What the task requires: In the data below, change every "satin silver car" to "dark blue van" and leave the rest as it is.

Supplied material:

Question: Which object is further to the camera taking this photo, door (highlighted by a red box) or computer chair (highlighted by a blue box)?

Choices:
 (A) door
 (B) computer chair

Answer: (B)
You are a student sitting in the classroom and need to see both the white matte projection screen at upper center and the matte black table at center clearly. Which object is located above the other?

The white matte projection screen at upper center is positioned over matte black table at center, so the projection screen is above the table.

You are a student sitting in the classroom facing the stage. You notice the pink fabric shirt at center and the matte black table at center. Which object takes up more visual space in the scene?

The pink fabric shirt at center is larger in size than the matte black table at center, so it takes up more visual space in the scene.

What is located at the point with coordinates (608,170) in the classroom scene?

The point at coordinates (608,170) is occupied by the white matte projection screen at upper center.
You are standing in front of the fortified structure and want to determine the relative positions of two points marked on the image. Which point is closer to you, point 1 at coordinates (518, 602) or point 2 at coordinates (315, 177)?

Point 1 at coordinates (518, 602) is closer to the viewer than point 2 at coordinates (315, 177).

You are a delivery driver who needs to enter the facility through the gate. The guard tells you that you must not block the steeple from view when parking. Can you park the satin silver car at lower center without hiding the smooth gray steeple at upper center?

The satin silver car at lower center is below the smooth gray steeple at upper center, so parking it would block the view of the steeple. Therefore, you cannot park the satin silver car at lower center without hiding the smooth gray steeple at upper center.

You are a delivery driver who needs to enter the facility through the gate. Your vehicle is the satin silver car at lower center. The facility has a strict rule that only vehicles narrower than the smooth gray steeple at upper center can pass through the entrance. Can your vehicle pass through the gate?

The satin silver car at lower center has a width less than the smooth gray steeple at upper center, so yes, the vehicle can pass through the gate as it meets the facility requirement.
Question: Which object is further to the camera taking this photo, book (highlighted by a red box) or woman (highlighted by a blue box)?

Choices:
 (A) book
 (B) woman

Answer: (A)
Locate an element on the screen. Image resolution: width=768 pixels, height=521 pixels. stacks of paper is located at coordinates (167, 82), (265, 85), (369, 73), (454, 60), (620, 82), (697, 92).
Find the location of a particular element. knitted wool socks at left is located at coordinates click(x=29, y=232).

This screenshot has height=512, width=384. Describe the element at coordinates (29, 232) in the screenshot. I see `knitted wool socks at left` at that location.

Solution to the exercise:
Question: Which object is further to the camera taking this photo, door (highlighted by a red box) or computer chair (highlighted by a blue box)?

Choices:
 (A) door
 (B) computer chair

Answer: (B)
You are a student sitting in the classroom and need to see both the white matte projection screen at upper center and the matte black table at center clearly. Which object is located above the other?

The white matte projection screen at upper center is positioned over matte black table at center, so the projection screen is above the table.

You are a student sitting in the classroom facing the stage. You notice the pink fabric shirt at center and the matte black table at center. Which object takes up more visual space in the scene?

The pink fabric shirt at center is larger in size than the matte black table at center, so it takes up more visual space in the scene.

What is located at the point with coordinates (608,170) in the classroom scene?

The point at coordinates (608,170) is occupied by the white matte projection screen at upper center.
You are standing in front of the fortified structure and want to determine the relative positions of two points marked on the image. Which point is closer to you, point 1 at coordinates (518, 602) or point 2 at coordinates (315, 177)?

Point 1 at coordinates (518, 602) is closer to the viewer than point 2 at coordinates (315, 177).

You are a delivery driver who needs to enter the facility through the gate. The guard tells you that you must not block the steeple from view when parking. Can you park the dark blue van at lower center without hiding the smooth gray steeple at upper center?

The dark blue van at lower center is below the smooth gray steeple at upper center, so parking it would block the view of the steeple. Therefore, you cannot park the dark blue van at lower center without hiding the smooth gray steeple at upper center.

You are a delivery driver who needs to enter the facility through the gate. Your vehicle is the dark blue van at lower center. The facility has a strict rule that only vehicles narrower than the smooth gray steeple at upper center can pass through the entrance. Can your vehicle pass through the gate?

The dark blue van at lower center has a width less than the smooth gray steeple at upper center, so yes, the vehicle can pass through the gate as it meets the facility requirement.
Question: Which object is further to the camera taking this photo, book (highlighted by a red box) or woman (highlighted by a blue box)?

Choices:
 (A) book
 (B) woman

Answer: (A)
Locate an element on the screen. Image resolution: width=768 pixels, height=521 pixels. stacks of paper is located at coordinates (167, 82), (265, 85), (369, 73), (454, 60), (620, 82), (697, 92).
Find the location of a particular element. knitted wool socks at left is located at coordinates click(x=29, y=232).

This screenshot has height=512, width=384. Describe the element at coordinates (29, 232) in the screenshot. I see `knitted wool socks at left` at that location.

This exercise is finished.